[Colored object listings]
- - - - -
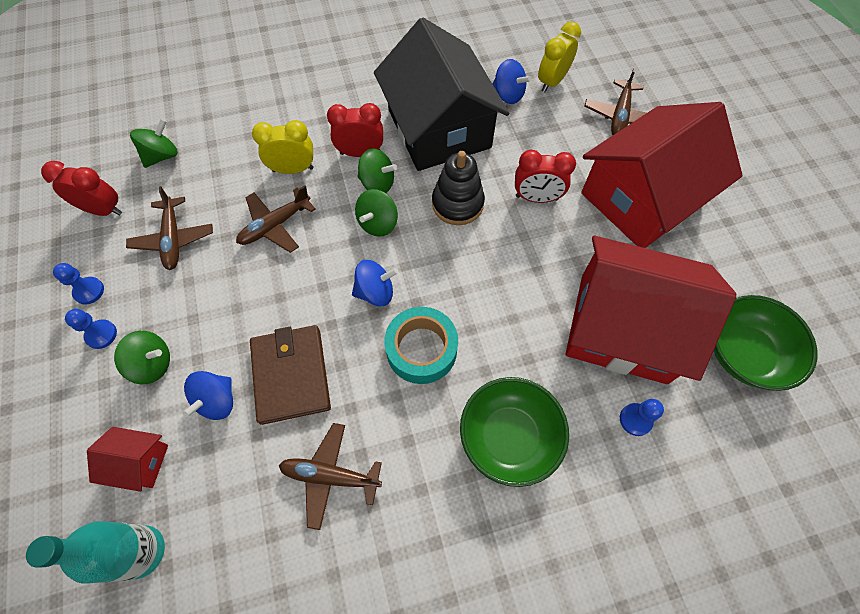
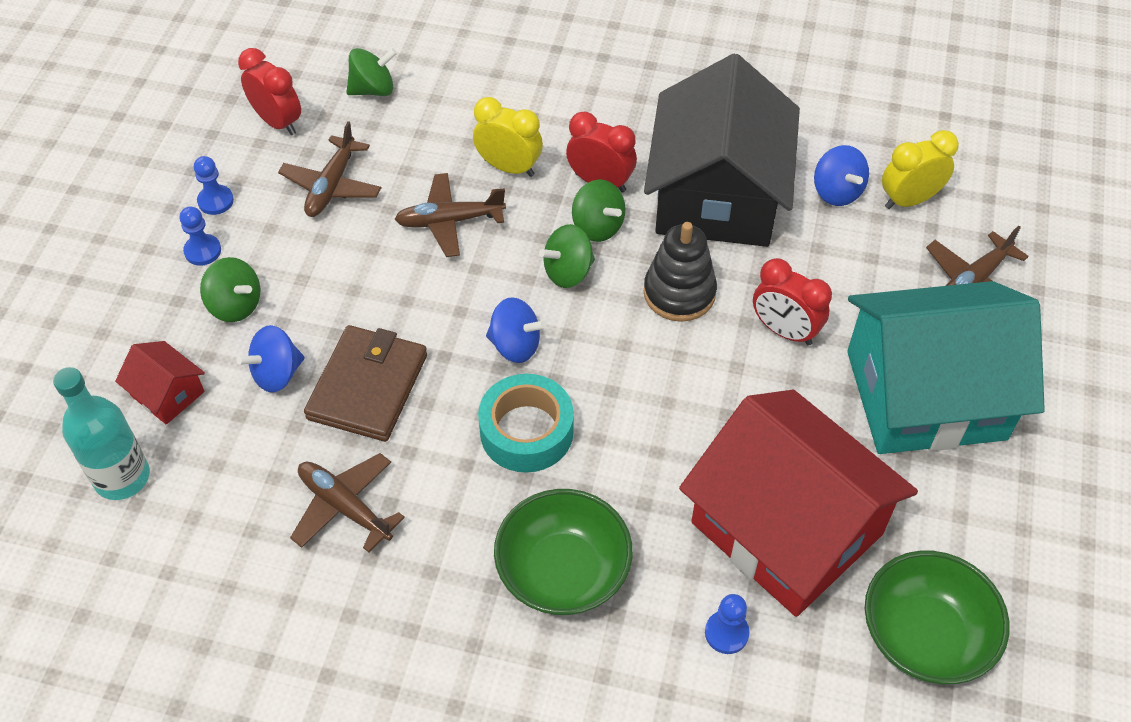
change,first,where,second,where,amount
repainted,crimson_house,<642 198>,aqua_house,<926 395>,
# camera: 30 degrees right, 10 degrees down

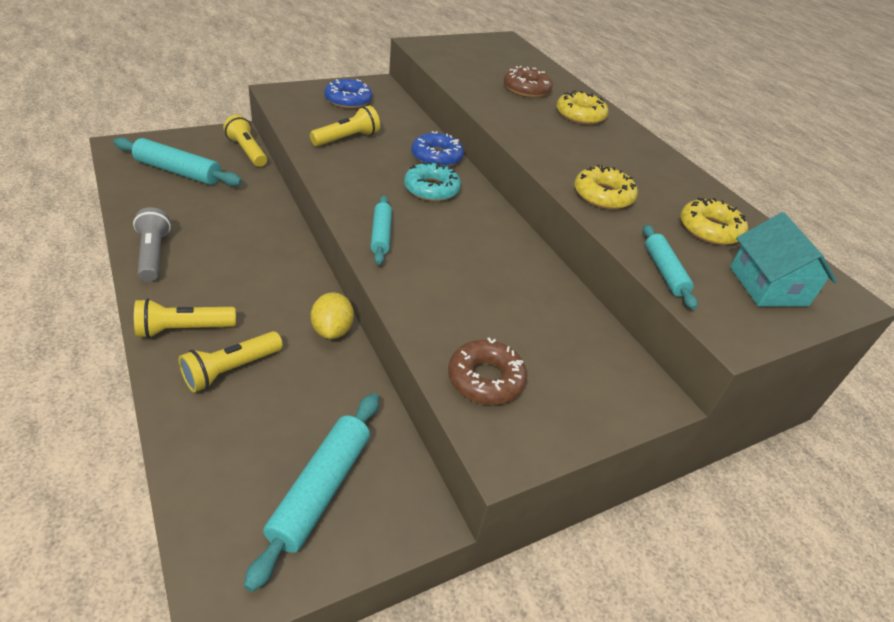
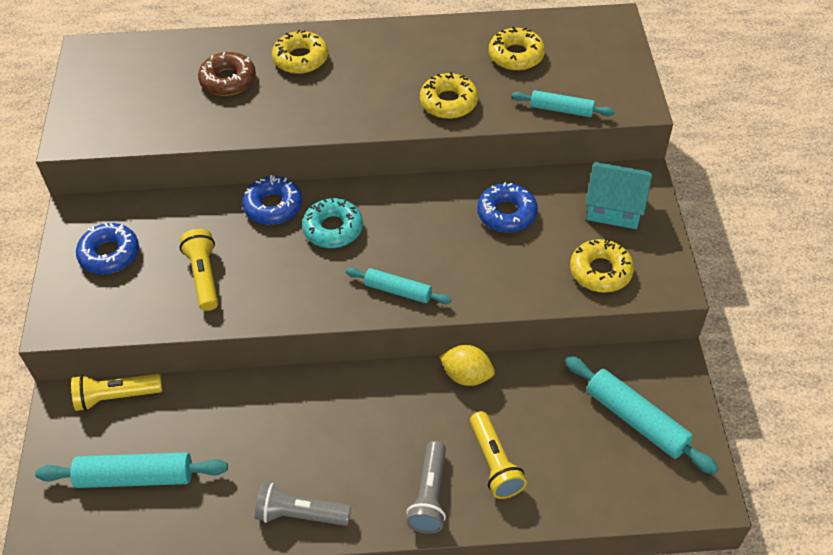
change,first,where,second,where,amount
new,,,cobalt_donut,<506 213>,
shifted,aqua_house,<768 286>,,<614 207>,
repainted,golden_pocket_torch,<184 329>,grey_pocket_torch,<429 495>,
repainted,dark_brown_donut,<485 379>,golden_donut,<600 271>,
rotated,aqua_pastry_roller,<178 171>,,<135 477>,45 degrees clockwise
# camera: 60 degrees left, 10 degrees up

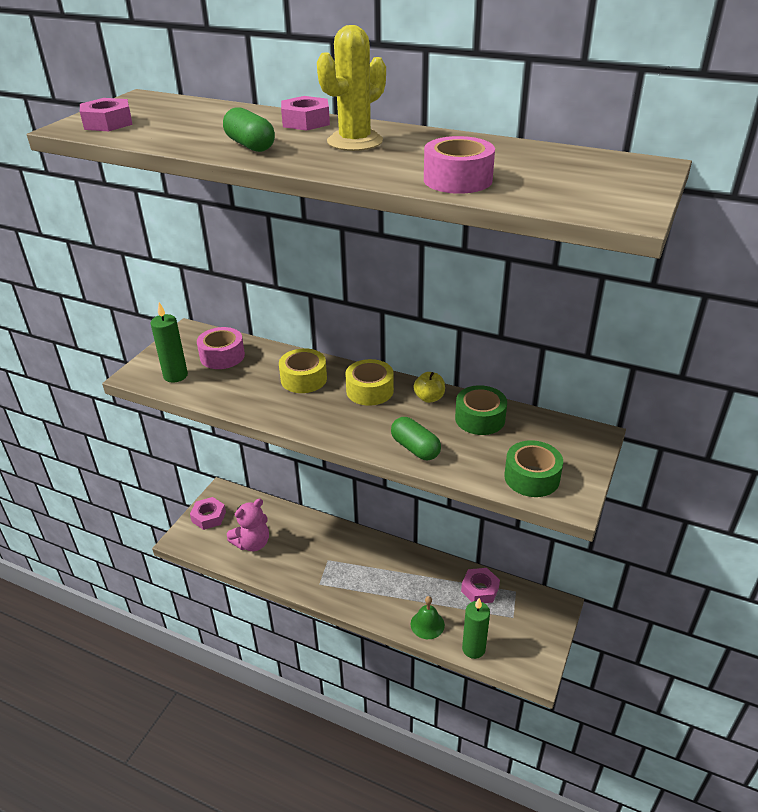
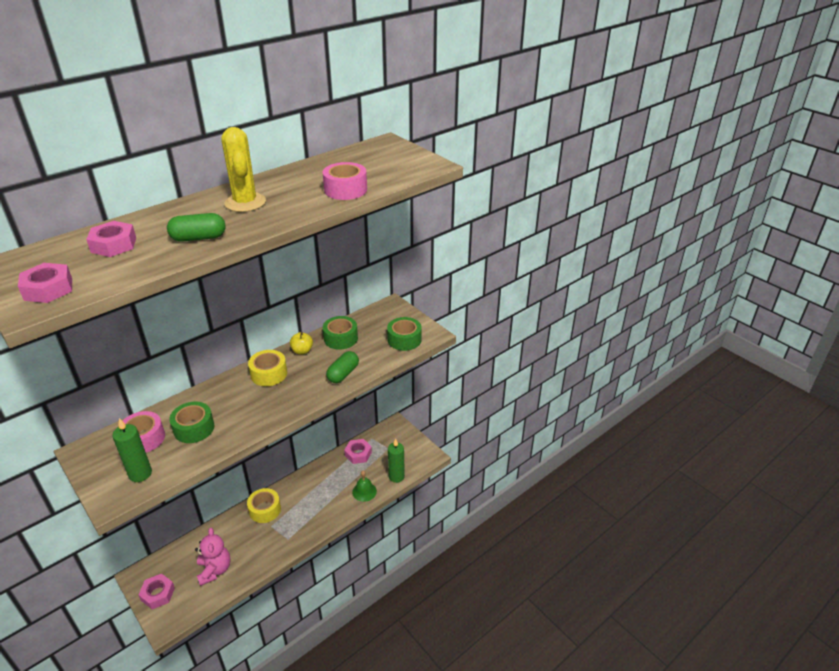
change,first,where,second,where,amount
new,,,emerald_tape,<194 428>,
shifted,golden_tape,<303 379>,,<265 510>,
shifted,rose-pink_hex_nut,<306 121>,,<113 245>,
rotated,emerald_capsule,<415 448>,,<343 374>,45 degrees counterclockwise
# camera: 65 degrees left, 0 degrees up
- - - - -
→ **AIM OF THE TASK**
Your reply should repeat the entries above exactly, leaving the pictures out.

→ **RESULT BELOW**
change,first,where,second,where,amount
repainted,crimson_house,<642 198>,aqua_house,<926 395>,
# camera: 30 degrees right, 10 degrees down

change,first,where,second,where,amount
new,,,cobalt_donut,<506 213>,
shifted,aqua_house,<768 286>,,<614 207>,
repainted,golden_pocket_torch,<184 329>,grey_pocket_torch,<429 495>,
repainted,dark_brown_donut,<485 379>,golden_donut,<600 271>,
rotated,aqua_pastry_roller,<178 171>,,<135 477>,45 degrees clockwise
# camera: 60 degrees left, 10 degrees up

change,first,where,second,where,amount
new,,,emerald_tape,<194 428>,
shifted,golden_tape,<303 379>,,<265 510>,
shifted,rose-pink_hex_nut,<306 121>,,<113 245>,
rotated,emerald_capsule,<415 448>,,<343 374>,45 degrees counterclockwise
# camera: 65 degrees left, 0 degrees up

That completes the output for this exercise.